> [Problem to work on]: All lines in the material below that contain "cube" should be located and copied.

> [Data section]:
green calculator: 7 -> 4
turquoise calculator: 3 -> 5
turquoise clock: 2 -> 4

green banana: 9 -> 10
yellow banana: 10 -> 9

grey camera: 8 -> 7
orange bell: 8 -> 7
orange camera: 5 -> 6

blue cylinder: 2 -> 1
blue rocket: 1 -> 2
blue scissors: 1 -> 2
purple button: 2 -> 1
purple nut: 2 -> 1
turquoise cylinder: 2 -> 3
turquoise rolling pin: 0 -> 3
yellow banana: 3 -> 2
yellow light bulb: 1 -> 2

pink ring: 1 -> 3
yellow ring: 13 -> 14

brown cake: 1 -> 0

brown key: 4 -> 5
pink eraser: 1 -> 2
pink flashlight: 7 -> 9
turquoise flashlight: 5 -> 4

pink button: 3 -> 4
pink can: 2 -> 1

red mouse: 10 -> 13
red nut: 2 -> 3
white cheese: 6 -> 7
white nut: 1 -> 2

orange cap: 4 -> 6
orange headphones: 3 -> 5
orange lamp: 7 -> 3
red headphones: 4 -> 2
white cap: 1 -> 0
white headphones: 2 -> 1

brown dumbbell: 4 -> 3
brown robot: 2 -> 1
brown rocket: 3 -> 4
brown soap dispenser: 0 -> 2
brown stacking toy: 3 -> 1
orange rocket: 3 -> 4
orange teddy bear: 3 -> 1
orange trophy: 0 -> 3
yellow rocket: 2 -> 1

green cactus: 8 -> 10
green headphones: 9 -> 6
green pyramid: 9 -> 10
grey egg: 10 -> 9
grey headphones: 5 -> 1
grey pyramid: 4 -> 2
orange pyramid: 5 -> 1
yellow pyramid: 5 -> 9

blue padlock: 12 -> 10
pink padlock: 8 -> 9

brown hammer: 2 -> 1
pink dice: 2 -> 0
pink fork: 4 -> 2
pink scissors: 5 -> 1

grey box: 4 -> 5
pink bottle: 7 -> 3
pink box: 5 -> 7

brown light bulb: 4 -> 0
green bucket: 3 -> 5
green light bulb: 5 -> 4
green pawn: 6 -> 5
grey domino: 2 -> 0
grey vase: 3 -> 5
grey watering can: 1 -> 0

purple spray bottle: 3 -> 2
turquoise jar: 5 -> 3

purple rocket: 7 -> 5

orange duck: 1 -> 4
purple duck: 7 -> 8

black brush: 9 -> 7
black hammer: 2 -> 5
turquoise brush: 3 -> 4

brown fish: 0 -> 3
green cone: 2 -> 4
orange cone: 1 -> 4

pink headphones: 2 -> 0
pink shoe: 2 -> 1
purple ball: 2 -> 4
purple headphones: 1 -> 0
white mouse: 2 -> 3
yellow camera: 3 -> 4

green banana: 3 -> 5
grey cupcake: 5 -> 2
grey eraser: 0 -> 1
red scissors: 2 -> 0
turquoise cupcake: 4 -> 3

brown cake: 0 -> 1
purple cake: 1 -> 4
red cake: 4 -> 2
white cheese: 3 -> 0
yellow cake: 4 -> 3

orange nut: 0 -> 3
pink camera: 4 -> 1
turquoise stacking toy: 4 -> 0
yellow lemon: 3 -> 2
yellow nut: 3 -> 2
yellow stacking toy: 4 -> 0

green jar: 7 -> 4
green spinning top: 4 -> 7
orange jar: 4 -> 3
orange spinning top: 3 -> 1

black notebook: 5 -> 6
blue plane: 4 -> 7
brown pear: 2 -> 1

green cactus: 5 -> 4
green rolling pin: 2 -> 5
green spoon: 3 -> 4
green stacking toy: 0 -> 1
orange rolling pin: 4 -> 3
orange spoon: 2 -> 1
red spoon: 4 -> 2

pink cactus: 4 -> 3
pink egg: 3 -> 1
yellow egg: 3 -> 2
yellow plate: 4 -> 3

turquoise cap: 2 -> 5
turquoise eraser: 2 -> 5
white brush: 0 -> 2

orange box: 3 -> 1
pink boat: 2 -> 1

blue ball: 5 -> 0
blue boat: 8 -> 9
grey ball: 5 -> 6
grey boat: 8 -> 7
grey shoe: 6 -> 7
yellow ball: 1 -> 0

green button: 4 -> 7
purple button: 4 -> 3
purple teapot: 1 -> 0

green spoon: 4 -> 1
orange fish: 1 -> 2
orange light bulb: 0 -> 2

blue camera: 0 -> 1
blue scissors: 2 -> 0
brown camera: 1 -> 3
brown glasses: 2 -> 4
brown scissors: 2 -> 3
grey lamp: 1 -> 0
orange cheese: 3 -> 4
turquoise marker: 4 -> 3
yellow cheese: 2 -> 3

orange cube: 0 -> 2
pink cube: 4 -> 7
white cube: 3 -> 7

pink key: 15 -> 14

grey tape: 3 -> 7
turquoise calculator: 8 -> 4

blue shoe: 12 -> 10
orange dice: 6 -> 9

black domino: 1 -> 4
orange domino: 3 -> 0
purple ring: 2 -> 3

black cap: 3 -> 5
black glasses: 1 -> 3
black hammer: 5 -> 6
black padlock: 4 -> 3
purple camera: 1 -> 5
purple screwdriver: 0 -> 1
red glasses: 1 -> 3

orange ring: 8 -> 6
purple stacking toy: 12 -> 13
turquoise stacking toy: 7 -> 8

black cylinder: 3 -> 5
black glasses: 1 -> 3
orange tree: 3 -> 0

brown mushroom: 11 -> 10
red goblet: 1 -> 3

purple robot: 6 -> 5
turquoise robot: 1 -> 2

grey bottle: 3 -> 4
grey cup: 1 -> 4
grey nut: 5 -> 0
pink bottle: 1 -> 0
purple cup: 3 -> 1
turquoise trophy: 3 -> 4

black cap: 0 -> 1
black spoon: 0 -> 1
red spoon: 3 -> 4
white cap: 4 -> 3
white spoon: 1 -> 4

> [Answer for this exercise]:
orange cube: 0 -> 2
pink cube: 4 -> 7
white cube: 3 -> 7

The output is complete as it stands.